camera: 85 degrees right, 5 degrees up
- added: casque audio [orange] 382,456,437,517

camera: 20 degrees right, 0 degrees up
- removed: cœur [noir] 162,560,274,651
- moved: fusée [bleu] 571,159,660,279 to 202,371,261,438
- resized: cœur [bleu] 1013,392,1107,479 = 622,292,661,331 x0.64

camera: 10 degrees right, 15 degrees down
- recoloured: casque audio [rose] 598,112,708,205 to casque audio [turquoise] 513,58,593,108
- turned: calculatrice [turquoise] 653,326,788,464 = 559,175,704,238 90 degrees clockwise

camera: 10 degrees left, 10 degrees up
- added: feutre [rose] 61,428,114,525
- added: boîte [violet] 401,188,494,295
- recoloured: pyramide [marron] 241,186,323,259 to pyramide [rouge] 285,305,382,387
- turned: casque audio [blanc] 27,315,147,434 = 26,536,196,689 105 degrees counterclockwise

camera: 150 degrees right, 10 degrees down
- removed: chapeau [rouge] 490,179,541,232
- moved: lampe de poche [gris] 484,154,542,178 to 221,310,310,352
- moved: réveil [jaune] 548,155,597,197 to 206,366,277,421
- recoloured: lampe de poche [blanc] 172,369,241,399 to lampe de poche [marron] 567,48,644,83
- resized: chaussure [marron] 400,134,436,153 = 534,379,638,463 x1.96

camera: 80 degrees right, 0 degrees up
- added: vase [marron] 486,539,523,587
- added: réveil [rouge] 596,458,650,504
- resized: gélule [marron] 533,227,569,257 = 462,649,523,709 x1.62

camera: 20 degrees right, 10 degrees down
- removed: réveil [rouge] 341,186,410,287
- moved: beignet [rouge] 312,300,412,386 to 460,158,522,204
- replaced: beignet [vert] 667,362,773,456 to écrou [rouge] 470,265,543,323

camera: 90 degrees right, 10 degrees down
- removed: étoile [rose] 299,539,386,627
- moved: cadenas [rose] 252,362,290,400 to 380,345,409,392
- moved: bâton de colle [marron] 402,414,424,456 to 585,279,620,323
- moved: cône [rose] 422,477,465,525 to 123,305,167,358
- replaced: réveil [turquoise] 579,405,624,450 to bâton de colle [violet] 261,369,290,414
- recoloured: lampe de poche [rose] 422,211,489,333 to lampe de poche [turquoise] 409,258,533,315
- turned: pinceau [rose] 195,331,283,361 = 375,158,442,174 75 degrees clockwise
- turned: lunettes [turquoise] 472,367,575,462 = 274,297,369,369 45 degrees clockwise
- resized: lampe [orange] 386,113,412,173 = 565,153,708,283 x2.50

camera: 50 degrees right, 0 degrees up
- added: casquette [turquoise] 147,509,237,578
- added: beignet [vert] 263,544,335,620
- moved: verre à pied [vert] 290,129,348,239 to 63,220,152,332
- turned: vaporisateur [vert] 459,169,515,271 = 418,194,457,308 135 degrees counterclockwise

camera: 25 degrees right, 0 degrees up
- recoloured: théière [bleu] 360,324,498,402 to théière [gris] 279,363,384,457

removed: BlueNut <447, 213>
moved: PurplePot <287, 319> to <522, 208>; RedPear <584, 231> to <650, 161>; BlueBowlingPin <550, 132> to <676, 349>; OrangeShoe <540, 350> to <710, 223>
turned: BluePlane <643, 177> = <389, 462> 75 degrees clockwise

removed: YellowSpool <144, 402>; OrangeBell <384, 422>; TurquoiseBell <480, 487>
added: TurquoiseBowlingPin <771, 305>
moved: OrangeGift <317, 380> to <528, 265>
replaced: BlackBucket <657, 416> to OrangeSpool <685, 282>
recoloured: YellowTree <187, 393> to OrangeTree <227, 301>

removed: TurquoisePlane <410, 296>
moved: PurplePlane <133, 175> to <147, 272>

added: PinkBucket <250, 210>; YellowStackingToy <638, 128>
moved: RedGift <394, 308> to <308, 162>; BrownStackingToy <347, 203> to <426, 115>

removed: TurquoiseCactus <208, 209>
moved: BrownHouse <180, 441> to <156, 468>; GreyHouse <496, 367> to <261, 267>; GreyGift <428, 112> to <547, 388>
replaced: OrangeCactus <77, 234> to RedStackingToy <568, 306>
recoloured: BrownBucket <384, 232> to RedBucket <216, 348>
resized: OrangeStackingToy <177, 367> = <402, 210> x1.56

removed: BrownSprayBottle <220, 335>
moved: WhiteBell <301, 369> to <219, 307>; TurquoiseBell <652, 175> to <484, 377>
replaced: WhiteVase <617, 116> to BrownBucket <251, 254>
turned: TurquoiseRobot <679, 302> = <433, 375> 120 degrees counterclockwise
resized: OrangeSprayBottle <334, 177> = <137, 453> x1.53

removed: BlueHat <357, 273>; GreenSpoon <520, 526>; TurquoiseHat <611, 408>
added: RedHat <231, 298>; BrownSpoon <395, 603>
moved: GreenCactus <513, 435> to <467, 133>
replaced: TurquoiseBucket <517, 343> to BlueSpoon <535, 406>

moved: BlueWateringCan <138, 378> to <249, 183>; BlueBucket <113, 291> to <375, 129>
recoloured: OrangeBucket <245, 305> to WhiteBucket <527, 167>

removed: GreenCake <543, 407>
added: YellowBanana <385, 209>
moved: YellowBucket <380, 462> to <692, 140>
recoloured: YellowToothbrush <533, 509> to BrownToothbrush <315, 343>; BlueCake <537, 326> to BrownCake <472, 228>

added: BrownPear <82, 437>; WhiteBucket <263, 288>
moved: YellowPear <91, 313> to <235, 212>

────────

-- Aim of the exercise --
Write out the data again, exactly and in full.

-- Output of the task --
camera: 85 degrees right, 5 degrees up
- added: casque audio [orange] 382,456,437,517

camera: 20 degrees right, 0 degrees up
- removed: cœur [noir] 162,560,274,651
- moved: fusée [bleu] 571,159,660,279 to 202,371,261,438
- resized: cœur [bleu] 1013,392,1107,479 = 622,292,661,331 x0.64

camera: 10 degrees right, 15 degrees down
- recoloured: casque audio [rose] 598,112,708,205 to casque audio [turquoise] 513,58,593,108
- turned: calculatrice [turquoise] 653,326,788,464 = 559,175,704,238 90 degrees clockwise

camera: 10 degrees left, 10 degrees up
- added: feutre [rose] 61,428,114,525
- added: boîte [violet] 401,188,494,295
- recoloured: pyramide [marron] 241,186,323,259 to pyramide [rouge] 285,305,382,387
- turned: casque audio [blanc] 27,315,147,434 = 26,536,196,689 105 degrees counterclockwise

camera: 150 degrees right, 10 degrees down
- removed: chapeau [rouge] 490,179,541,232
- moved: lampe de poche [gris] 484,154,542,178 to 221,310,310,352
- moved: réveil [jaune] 548,155,597,197 to 206,366,277,421
- recoloured: lampe de poche [blanc] 172,369,241,399 to lampe de poche [marron] 567,48,644,83
- resized: chaussure [marron] 400,134,436,153 = 534,379,638,463 x1.96

camera: 80 degrees right, 0 degrees up
- added: vase [marron] 486,539,523,587
- added: réveil [rouge] 596,458,650,504
- resized: gélule [marron] 533,227,569,257 = 462,649,523,709 x1.62

camera: 20 degrees right, 10 degrees down
- removed: réveil [rouge] 341,186,410,287
- moved: beignet [rouge] 312,300,412,386 to 460,158,522,204
- replaced: beignet [vert] 667,362,773,456 to écrou [rouge] 470,265,543,323

camera: 90 degrees right, 10 degrees down
- removed: étoile [rose] 299,539,386,627
- moved: cadenas [rose] 252,362,290,400 to 380,345,409,392
- moved: bâton de colle [marron] 402,414,424,456 to 585,279,620,323
- moved: cône [rose] 422,477,465,525 to 123,305,167,358
- replaced: réveil [turquoise] 579,405,624,450 to bâton de colle [violet] 261,369,290,414
- recoloured: lampe de poche [rose] 422,211,489,333 to lampe de poche [turquoise] 409,258,533,315
- turned: pinceau [rose] 195,331,283,361 = 375,158,442,174 75 degrees clockwise
- turned: lunettes [turquoise] 472,367,575,462 = 274,297,369,369 45 degrees clockwise
- resized: lampe [orange] 386,113,412,173 = 565,153,708,283 x2.50

camera: 50 degrees right, 0 degrees up
- added: casquette [turquoise] 147,509,237,578
- added: beignet [vert] 263,544,335,620
- moved: verre à pied [vert] 290,129,348,239 to 63,220,152,332
- turned: vaporisateur [vert] 459,169,515,271 = 418,194,457,308 135 degrees counterclockwise

camera: 25 degrees right, 0 degrees up
- recoloured: théière [bleu] 360,324,498,402 to théière [gris] 279,363,384,457

removed: BlueNut <447, 213>
moved: PurplePot <287, 319> to <522, 208>; RedPear <584, 231> to <650, 161>; BlueBowlingPin <550, 132> to <676, 349>; OrangeShoe <540, 350> to <710, 223>
turned: BluePlane <643, 177> = <389, 462> 75 degrees clockwise

removed: YellowSpool <144, 402>; OrangeBell <384, 422>; TurquoiseBell <480, 487>
added: TurquoiseBowlingPin <771, 305>
moved: OrangeGift <317, 380> to <528, 265>
replaced: BlackBucket <657, 416> to OrangeSpool <685, 282>
recoloured: YellowTree <187, 393> to OrangeTree <227, 301>

removed: TurquoisePlane <410, 296>
moved: PurplePlane <133, 175> to <147, 272>

added: PinkBucket <250, 210>; YellowStackingToy <638, 128>
moved: RedGift <394, 308> to <308, 162>; BrownStackingToy <347, 203> to <426, 115>

removed: TurquoiseCactus <208, 209>
moved: BrownHouse <180, 441> to <156, 468>; GreyHouse <496, 367> to <261, 267>; GreyGift <428, 112> to <547, 388>
replaced: OrangeCactus <77, 234> to RedStackingToy <568, 306>
recoloured: BrownBucket <384, 232> to RedBucket <216, 348>
resized: OrangeStackingToy <177, 367> = <402, 210> x1.56

removed: BrownSprayBottle <220, 335>
moved: WhiteBell <301, 369> to <219, 307>; TurquoiseBell <652, 175> to <484, 377>
replaced: WhiteVase <617, 116> to BrownBucket <251, 254>
turned: TurquoiseRobot <679, 302> = <433, 375> 120 degrees counterclockwise
resized: OrangeSprayBottle <334, 177> = <137, 453> x1.53

removed: BlueHat <357, 273>; GreenSpoon <520, 526>; TurquoiseHat <611, 408>
added: RedHat <231, 298>; BrownSpoon <395, 603>
moved: GreenCactus <513, 435> to <467, 133>
replaced: TurquoiseBucket <517, 343> to BlueSpoon <535, 406>

moved: BlueWateringCan <138, 378> to <249, 183>; BlueBucket <113, 291> to <375, 129>
recoloured: OrangeBucket <245, 305> to WhiteBucket <527, 167>

removed: GreenCake <543, 407>
added: YellowBanana <385, 209>
moved: YellowBucket <380, 462> to <692, 140>
recoloured: YellowToothbrush <533, 509> to BrownToothbrush <315, 343>; BlueCake <537, 326> to BrownCake <472, 228>

added: BrownPear <82, 437>; WhiteBucket <263, 288>
moved: YellowPear <91, 313> to <235, 212>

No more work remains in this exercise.